◆ THE PROBLEM ◆
Which lines in the records below contain the word "pink"? Return each of them.
#### MATERIAL FOR THIS TASK ####
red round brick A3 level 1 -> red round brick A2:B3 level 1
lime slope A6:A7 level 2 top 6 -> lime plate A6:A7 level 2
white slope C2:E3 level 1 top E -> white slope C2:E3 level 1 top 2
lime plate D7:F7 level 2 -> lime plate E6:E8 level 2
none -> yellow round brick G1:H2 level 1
####
#### MATERIAL FOR THIS TASK ####
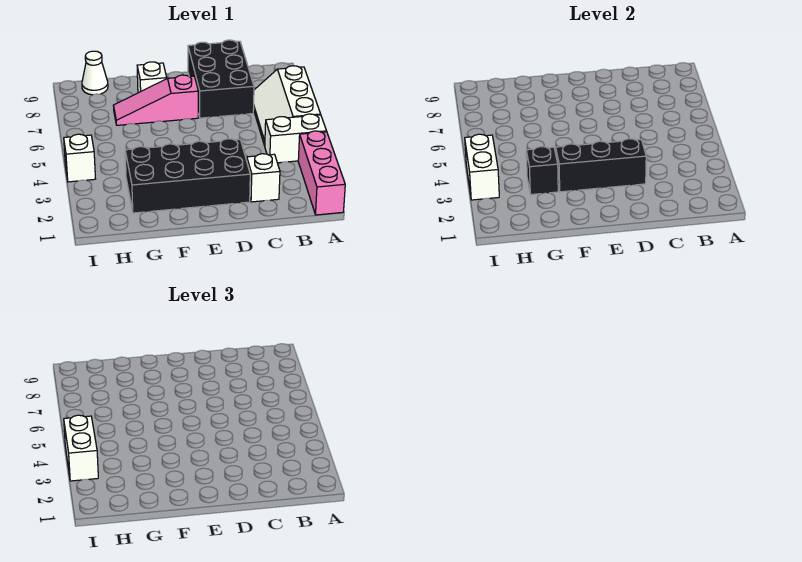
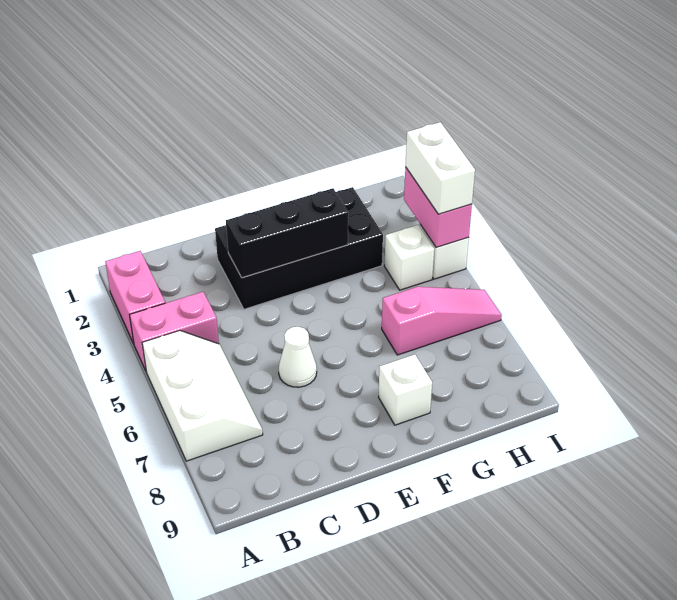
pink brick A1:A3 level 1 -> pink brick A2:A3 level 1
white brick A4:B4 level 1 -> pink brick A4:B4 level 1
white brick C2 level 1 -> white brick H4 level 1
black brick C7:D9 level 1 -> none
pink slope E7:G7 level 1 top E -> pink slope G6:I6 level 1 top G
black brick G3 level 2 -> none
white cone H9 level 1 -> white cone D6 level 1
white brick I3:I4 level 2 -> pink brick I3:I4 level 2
####
◆ TASK OUTPUT ◆
pink brick A1:A3 level 1 -> pink brick A2:A3 level 1
white brick A4:B4 level 1 -> pink brick A4:B4 level 1
pink slope E7:G7 level 1 top E -> pink slope G6:I6 level 1 top G
white brick I3:I4 level 2 -> pink brick I3:I4 level 2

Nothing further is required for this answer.